◆ Data to use

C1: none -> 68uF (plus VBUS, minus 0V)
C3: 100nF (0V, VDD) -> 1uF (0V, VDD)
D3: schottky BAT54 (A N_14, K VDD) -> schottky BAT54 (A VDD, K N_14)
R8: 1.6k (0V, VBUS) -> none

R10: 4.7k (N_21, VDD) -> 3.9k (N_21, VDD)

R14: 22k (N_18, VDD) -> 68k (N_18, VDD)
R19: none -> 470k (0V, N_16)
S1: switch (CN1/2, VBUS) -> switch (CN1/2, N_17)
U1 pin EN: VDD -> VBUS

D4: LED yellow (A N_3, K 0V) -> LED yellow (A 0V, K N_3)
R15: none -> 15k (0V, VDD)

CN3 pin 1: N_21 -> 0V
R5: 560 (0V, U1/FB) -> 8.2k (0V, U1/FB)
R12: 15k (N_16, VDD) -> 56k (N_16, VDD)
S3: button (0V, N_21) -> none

◆ About this task
The records above must be transcribed without a single omission.

◆ Answer to the problem
C1: none -> 68uF (plus VBUS, minus 0V)
C3: 100nF (0V, VDD) -> 1uF (0V, VDD)
D3: schottky BAT54 (A N_14, K VDD) -> schottky BAT54 (A VDD, K N_14)
R8: 1.6k (0V, VBUS) -> none

R10: 4.7k (N_21, VDD) -> 3.9k (N_21, VDD)

R14: 22k (N_18, VDD) -> 68k (N_18, VDD)
R19: none -> 470k (0V, N_16)
S1: switch (CN1/2, VBUS) -> switch (CN1/2, N_17)
U1 pin EN: VDD -> VBUS

D4: LED yellow (A N_3, K 0V) -> LED yellow (A 0V, K N_3)
R15: none -> 15k (0V, VDD)

CN3 pin 1: N_21 -> 0V
R5: 560 (0V, U1/FB) -> 8.2k (0V, U1/FB)
R12: 15k (N_16, VDD) -> 56k (N_16, VDD)
S3: button (0V, N_21) -> none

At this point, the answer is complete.